Report how many lines below contain the word "white". Write only that number.
(Exercise material begins)
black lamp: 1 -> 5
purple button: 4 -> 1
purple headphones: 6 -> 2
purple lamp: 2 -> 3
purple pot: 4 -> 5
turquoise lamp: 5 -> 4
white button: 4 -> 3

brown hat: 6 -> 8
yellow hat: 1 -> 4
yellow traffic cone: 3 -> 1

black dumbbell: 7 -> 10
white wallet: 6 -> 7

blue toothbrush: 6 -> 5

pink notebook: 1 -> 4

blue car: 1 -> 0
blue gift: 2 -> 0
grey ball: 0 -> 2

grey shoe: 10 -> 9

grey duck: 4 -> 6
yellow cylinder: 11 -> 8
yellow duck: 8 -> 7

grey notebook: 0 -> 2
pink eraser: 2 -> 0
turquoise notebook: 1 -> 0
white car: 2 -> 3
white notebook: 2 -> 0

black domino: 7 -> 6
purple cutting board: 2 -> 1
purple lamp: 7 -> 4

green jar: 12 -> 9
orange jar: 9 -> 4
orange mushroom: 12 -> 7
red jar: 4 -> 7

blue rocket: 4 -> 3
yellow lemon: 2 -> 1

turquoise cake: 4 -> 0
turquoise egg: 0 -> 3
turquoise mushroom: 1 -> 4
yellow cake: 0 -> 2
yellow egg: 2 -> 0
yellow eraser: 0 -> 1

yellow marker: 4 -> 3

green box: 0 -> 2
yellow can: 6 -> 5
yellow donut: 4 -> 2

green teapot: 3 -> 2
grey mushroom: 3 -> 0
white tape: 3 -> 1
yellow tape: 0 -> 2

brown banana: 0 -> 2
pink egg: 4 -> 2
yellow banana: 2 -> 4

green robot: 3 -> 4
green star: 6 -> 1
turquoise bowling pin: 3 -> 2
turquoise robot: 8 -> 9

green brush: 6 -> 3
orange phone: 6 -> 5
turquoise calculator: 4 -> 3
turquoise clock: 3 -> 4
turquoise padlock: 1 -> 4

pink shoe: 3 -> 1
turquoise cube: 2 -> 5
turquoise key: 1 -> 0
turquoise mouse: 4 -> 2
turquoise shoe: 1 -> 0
(Exercise material ends)
Result
5